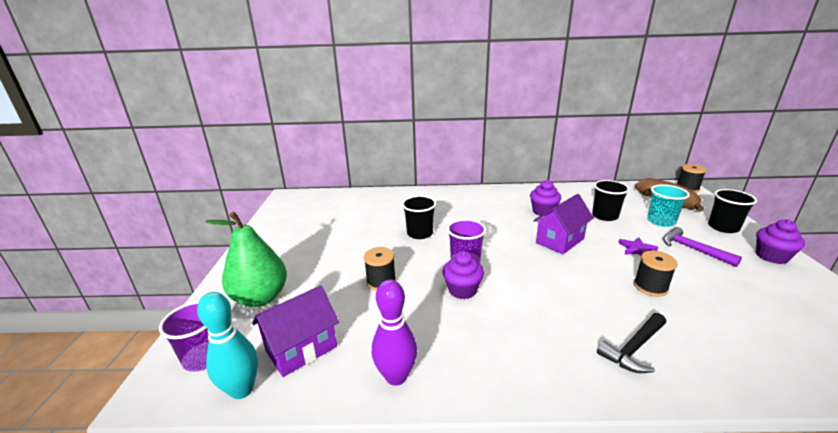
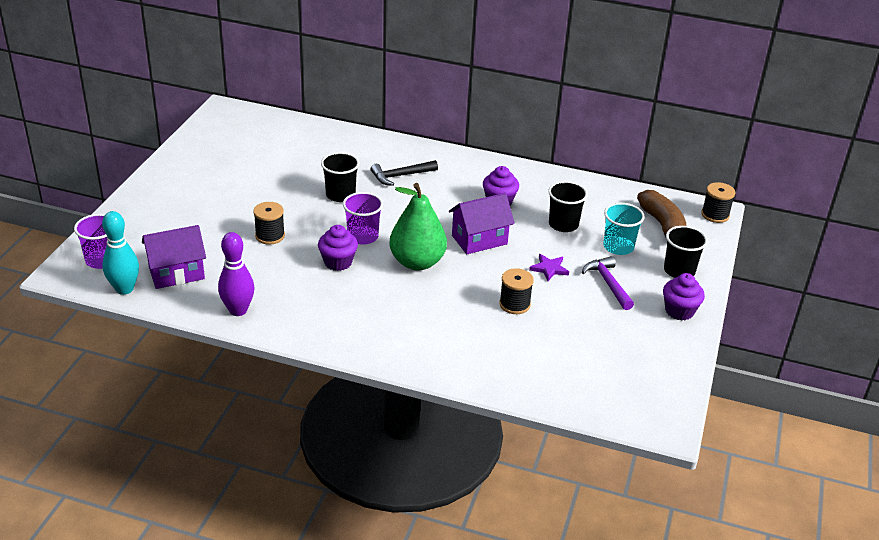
camera: 15 degrees right, 10 degrees up
(260, 298) = (158, 223): green pear -> green pear (417, 262)
(634, 348) = (439, 342): black hammer -> black hammer (401, 176)

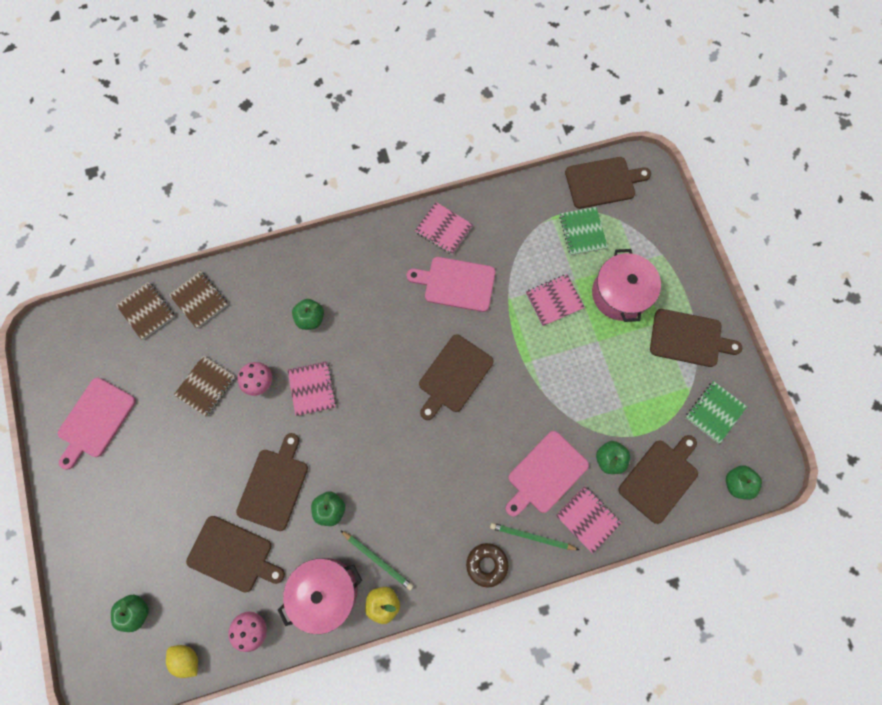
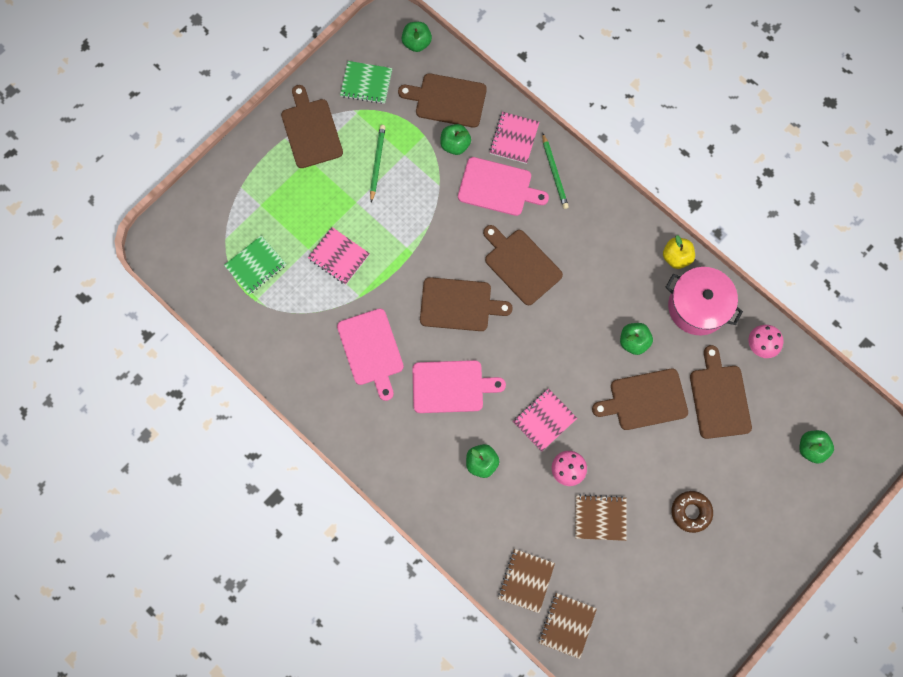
camera: 120 degrees left, 0 degrees up
(95, 420) = (692, 599): pink cutting board -> pink cutting board (451, 386)
(187, 658) = (815, 383): yellow lemon -> none
(378, 559) = (647, 280): green pencil -> green pencil (377, 163)
(443, 229) = (322, 392): pink notebook -> none
(486, 564) = (597, 195): brown donut -> brown donut (691, 512)
(603, 182) = (192, 272): brown cutting board -> brown cutting board (520, 265)
(620, 294) = (300, 204): pink pot -> none

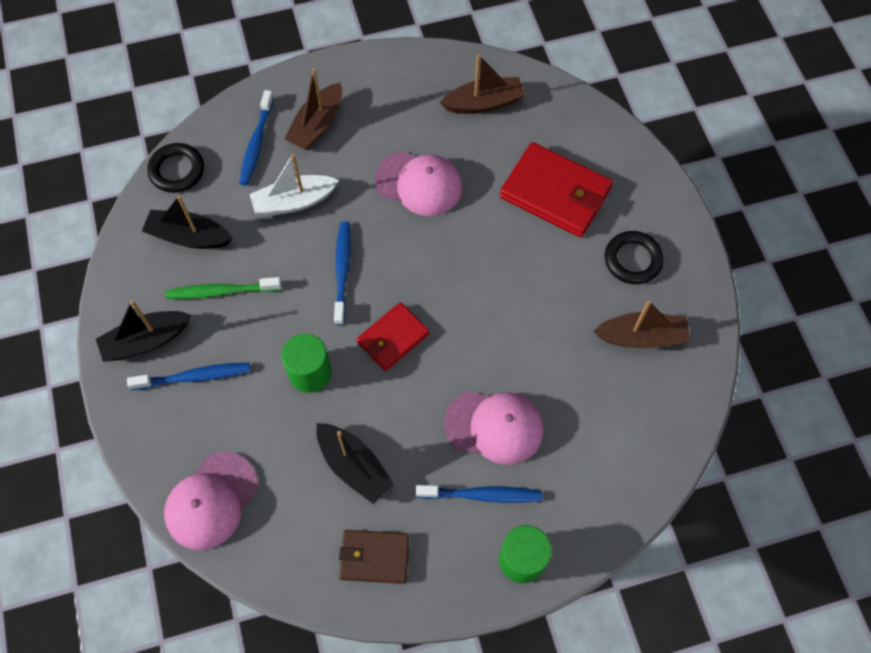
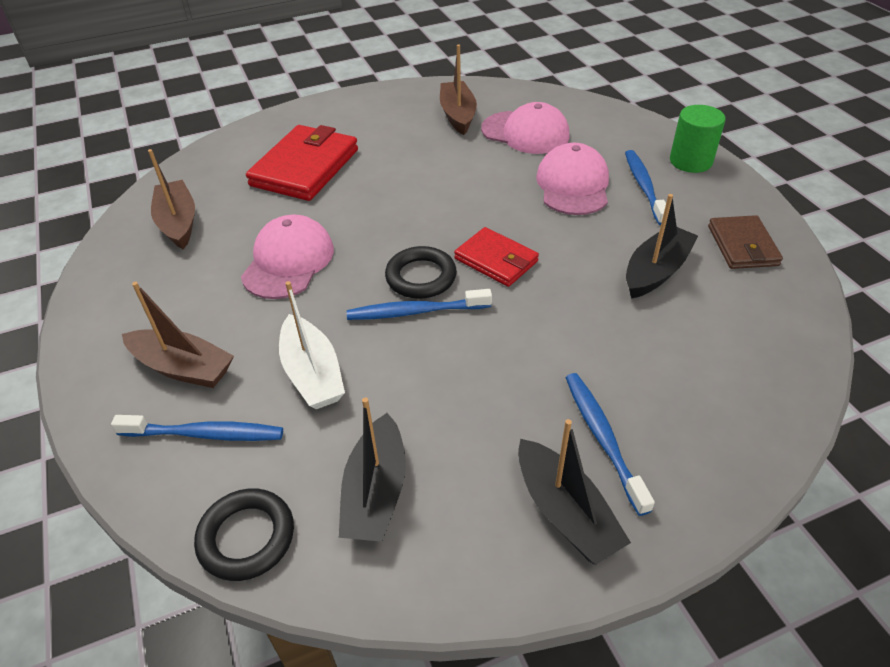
camera: 95 degrees left, 20 degrees down
(211, 501) = (759, 387): pink cap -> pink cap (525, 133)
(221, 291) = (464, 431): green toothbrush -> none
(310, 372) = (559, 321): green cylinder -> none
(632, 260) = (380, 122): black ring -> black ring (421, 277)

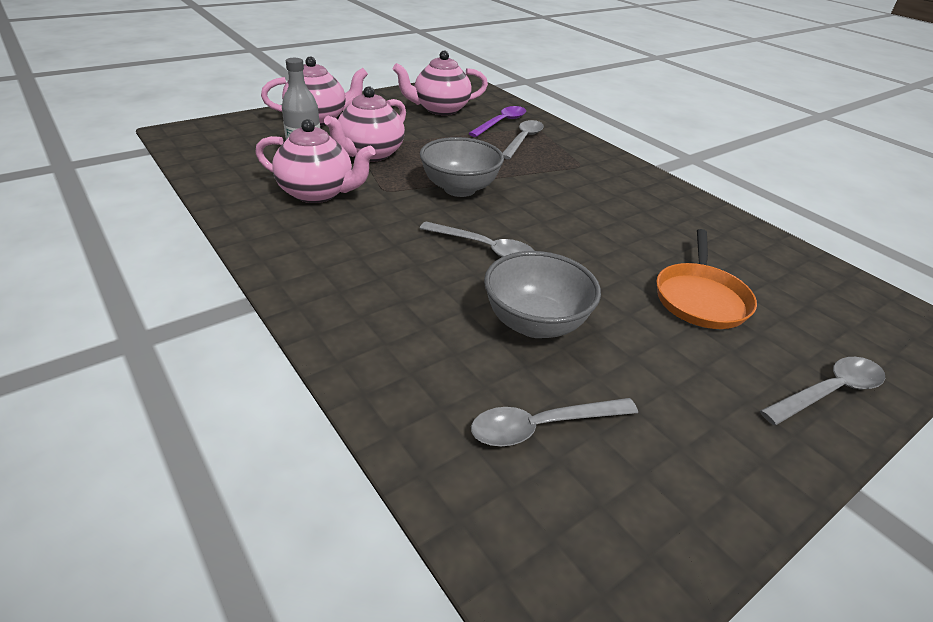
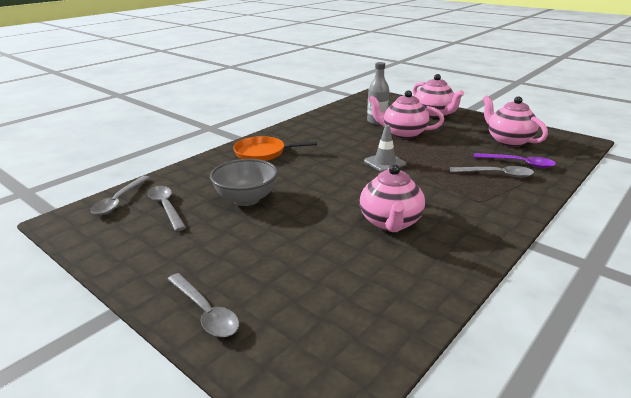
camera: 80 degrees right, 10 degrees down
(318, 193) = (341, 131): pink teapot -> pink teapot (390, 223)
(459, 189) = (385, 163): grey bowl -> grey traffic cone
(484, 248) = (316, 178): grey spoon -> grey spoon (119, 201)
(700, 298) = (301, 258): orange pan -> orange pan (262, 153)

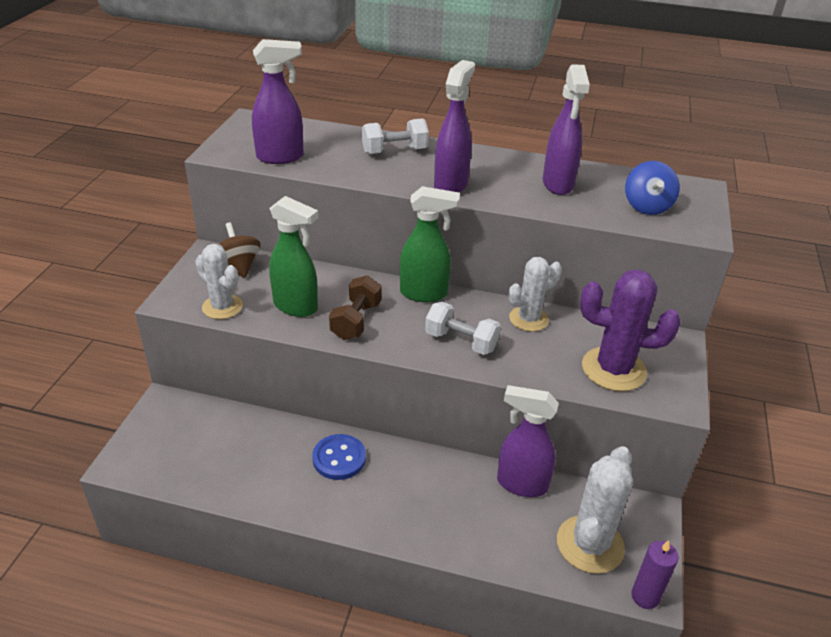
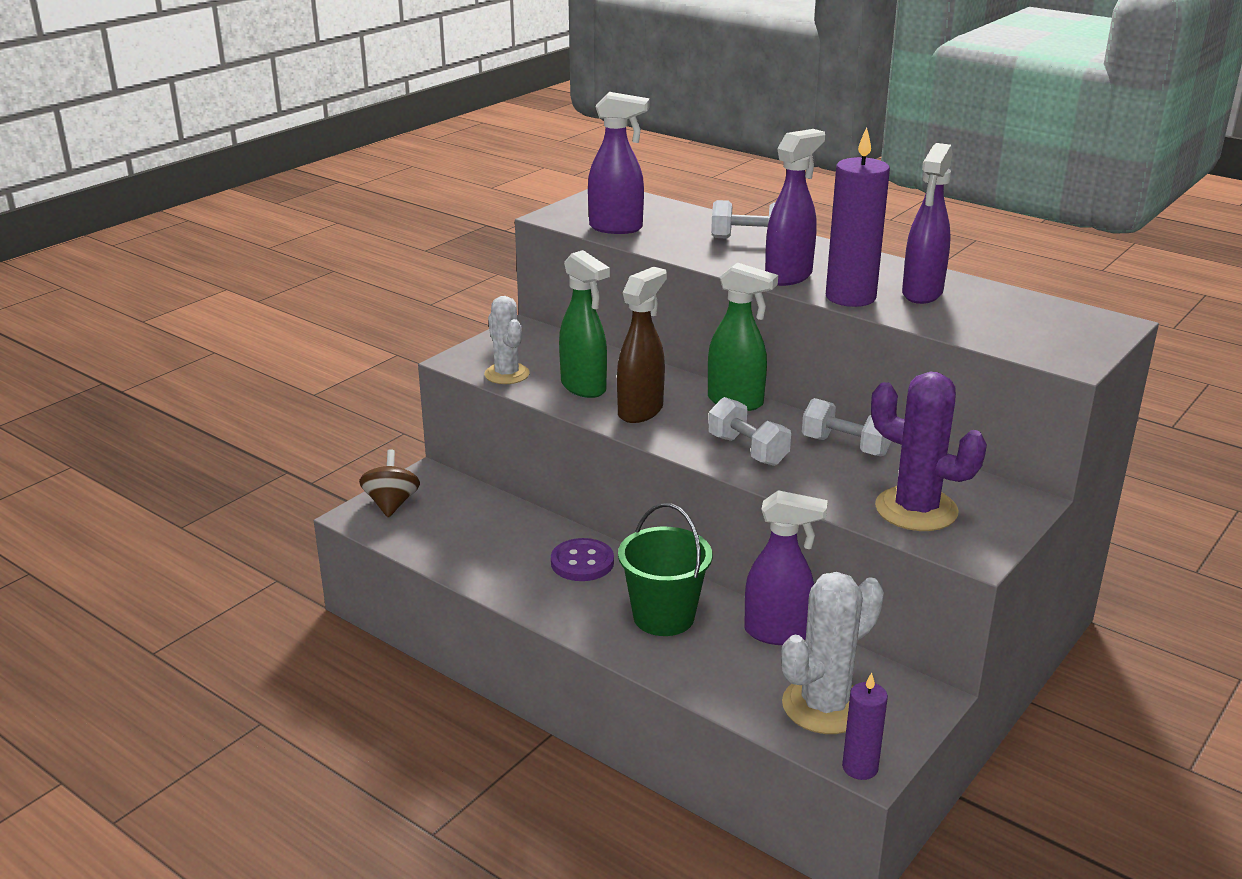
camera: 25 degrees right, 10 degrees down
(238, 266) = (545, 344): brown spinning top -> brown spinning top (391, 504)
(339, 458) = (582, 562): blue button -> purple button
(356, 321) = (641, 411): brown dumbbell -> brown spray bottle
(430, 495) = (663, 617): none -> green bucket
(510, 198) = (850, 297): none -> purple candle
(521, 484) = (778, 633): purple spray bottle -> purple spray bottle turned 150 degrees clockwise
(528, 319) = (845, 446): white cactus -> white dumbbell
(647, 206) = (1019, 329): blue spinning top -> none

================

[Your task] Down to the last line, set down the data above exactly, and omit all images.

[Answer section]
camera: 15 degrees right, 10 degrees up
(260, 298) = (158, 223): green pear -> green pear (417, 262)
(634, 348) = (439, 342): black hammer -> black hammer (401, 176)

camera: 120 degrees left, 0 degrees up
(95, 420) = (692, 599): pink cutting board -> pink cutting board (451, 386)
(187, 658) = (815, 383): yellow lemon -> none
(378, 559) = (647, 280): green pencil -> green pencil (377, 163)
(443, 229) = (322, 392): pink notebook -> none
(486, 564) = (597, 195): brown donut -> brown donut (691, 512)
(603, 182) = (192, 272): brown cutting board -> brown cutting board (520, 265)
(620, 294) = (300, 204): pink pot -> none

camera: 95 degrees left, 20 degrees down
(211, 501) = (759, 387): pink cap -> pink cap (525, 133)
(221, 291) = (464, 431): green toothbrush -> none
(310, 372) = (559, 321): green cylinder -> none
(632, 260) = (380, 122): black ring -> black ring (421, 277)

camera: 80 degrees right, 10 degrees down
(318, 193) = (341, 131): pink teapot -> pink teapot (390, 223)
(459, 189) = (385, 163): grey bowl -> grey traffic cone
(484, 248) = (316, 178): grey spoon -> grey spoon (119, 201)
(700, 298) = (301, 258): orange pan -> orange pan (262, 153)

camera: 25 degrees right, 10 degrees down
(238, 266) = (545, 344): brown spinning top -> brown spinning top (391, 504)
(339, 458) = (582, 562): blue button -> purple button
(356, 321) = (641, 411): brown dumbbell -> brown spray bottle
(430, 495) = (663, 617): none -> green bucket
(510, 198) = (850, 297): none -> purple candle
(521, 484) = (778, 633): purple spray bottle -> purple spray bottle turned 150 degrees clockwise
(528, 319) = (845, 446): white cactus -> white dumbbell
(647, 206) = (1019, 329): blue spinning top -> none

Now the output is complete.